» **Exercise instructions**:
Transcribe the data that follows without changing a word, and omit the pictures.

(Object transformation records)

________________________

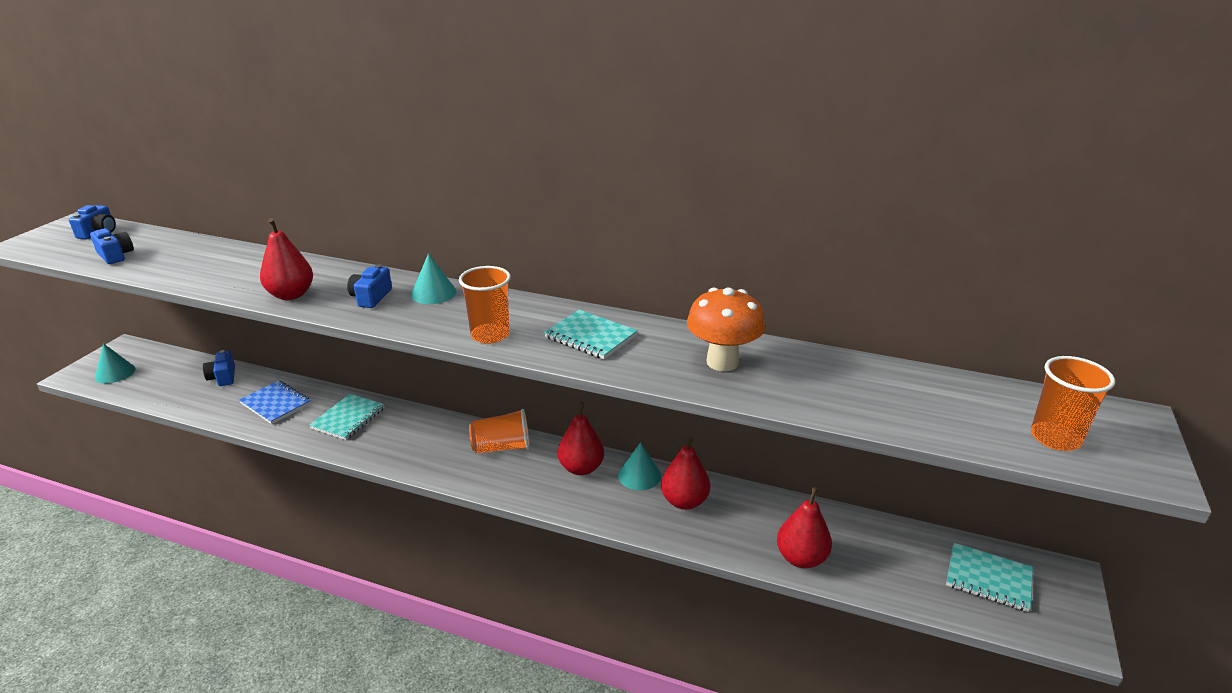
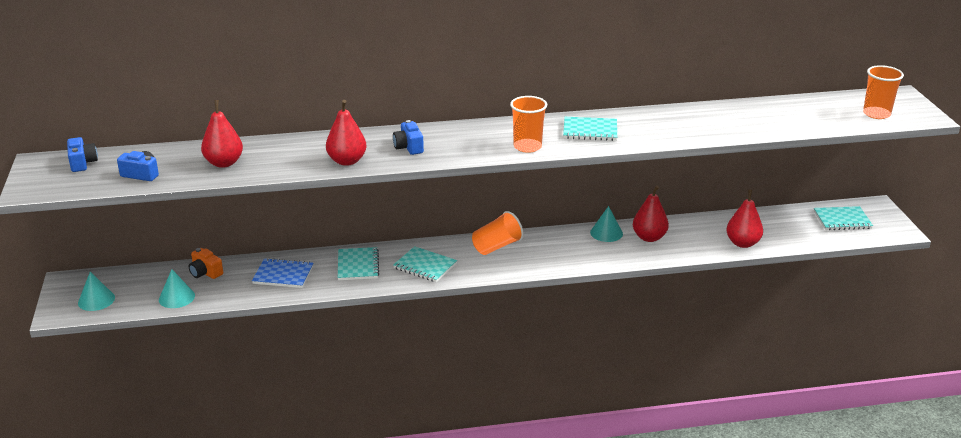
camera: 30 degrees left, 0 degrees up
(223, 377) = (205, 272): blue camera -> orange camera
(405, 443) = (425, 266): none -> turquoise notebook
(433, 293) = (448, 133): turquoise cone -> turquoise cone (176, 297)
(581, 468) = (565, 241): red pear -> red pear (224, 163)
(722, 362) = (682, 123): orange mushroom -> none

________________________

» **Output for this task**:
camera: 30 degrees left, 0 degrees up
(223, 377) = (205, 272): blue camera -> orange camera
(405, 443) = (425, 266): none -> turquoise notebook
(433, 293) = (448, 133): turquoise cone -> turquoise cone (176, 297)
(581, 468) = (565, 241): red pear -> red pear (224, 163)
(722, 362) = (682, 123): orange mushroom -> none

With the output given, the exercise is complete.